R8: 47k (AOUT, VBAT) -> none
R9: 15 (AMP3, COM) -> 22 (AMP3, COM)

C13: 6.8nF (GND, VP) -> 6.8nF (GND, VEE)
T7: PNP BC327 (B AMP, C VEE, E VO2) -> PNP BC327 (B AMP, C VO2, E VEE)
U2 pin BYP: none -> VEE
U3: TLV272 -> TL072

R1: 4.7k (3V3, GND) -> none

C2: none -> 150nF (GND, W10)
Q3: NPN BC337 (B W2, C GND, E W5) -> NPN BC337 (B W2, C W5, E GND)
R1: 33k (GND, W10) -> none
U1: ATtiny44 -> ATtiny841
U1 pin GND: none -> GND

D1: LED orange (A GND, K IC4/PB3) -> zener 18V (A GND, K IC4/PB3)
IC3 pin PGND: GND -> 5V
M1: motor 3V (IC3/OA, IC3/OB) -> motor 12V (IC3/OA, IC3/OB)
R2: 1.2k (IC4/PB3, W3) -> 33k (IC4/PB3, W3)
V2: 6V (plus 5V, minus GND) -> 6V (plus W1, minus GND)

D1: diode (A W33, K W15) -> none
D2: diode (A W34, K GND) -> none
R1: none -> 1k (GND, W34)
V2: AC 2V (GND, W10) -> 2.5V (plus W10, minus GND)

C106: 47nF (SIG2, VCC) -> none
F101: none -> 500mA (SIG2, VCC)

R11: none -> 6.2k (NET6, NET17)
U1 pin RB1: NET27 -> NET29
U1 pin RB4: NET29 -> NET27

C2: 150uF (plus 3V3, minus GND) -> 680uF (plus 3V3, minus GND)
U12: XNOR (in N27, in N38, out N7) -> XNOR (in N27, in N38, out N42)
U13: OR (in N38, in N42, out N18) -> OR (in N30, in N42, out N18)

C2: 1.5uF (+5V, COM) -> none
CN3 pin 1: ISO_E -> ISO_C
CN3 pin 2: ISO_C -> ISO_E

----------------------------------------

*TASK REQUIREMENTS*.
Reproduce the listing in full. Change nothing.

*REPLY*.
R8: 47k (AOUT, VBAT) -> none
R9: 15 (AMP3, COM) -> 22 (AMP3, COM)

C13: 6.8nF (GND, VP) -> 6.8nF (GND, VEE)
T7: PNP BC327 (B AMP, C VEE, E VO2) -> PNP BC327 (B AMP, C VO2, E VEE)
U2 pin BYP: none -> VEE
U3: TLV272 -> TL072

R1: 4.7k (3V3, GND) -> none

C2: none -> 150nF (GND, W10)
Q3: NPN BC337 (B W2, C GND, E W5) -> NPN BC337 (B W2, C W5, E GND)
R1: 33k (GND, W10) -> none
U1: ATtiny44 -> ATtiny841
U1 pin GND: none -> GND

D1: LED orange (A GND, K IC4/PB3) -> zener 18V (A GND, K IC4/PB3)
IC3 pin PGND: GND -> 5V
M1: motor 3V (IC3/OA, IC3/OB) -> motor 12V (IC3/OA, IC3/OB)
R2: 1.2k (IC4/PB3, W3) -> 33k (IC4/PB3, W3)
V2: 6V (plus 5V, minus GND) -> 6V (plus W1, minus GND)

D1: diode (A W33, K W15) -> none
D2: diode (A W34, K GND) -> none
R1: none -> 1k (GND, W34)
V2: AC 2V (GND, W10) -> 2.5V (plus W10, minus GND)

C106: 47nF (SIG2, VCC) -> none
F101: none -> 500mA (SIG2, VCC)

R11: none -> 6.2k (NET6, NET17)
U1 pin RB1: NET27 -> NET29
U1 pin RB4: NET29 -> NET27

C2: 150uF (plus 3V3, minus GND) -> 680uF (plus 3V3, minus GND)
U12: XNOR (in N27, in N38, out N7) -> XNOR (in N27, in N38, out N42)
U13: OR (in N38, in N42, out N18) -> OR (in N30, in N42, out N18)

C2: 1.5uF (+5V, COM) -> none
CN3 pin 1: ISO_E -> ISO_C
CN3 pin 2: ISO_C -> ISO_E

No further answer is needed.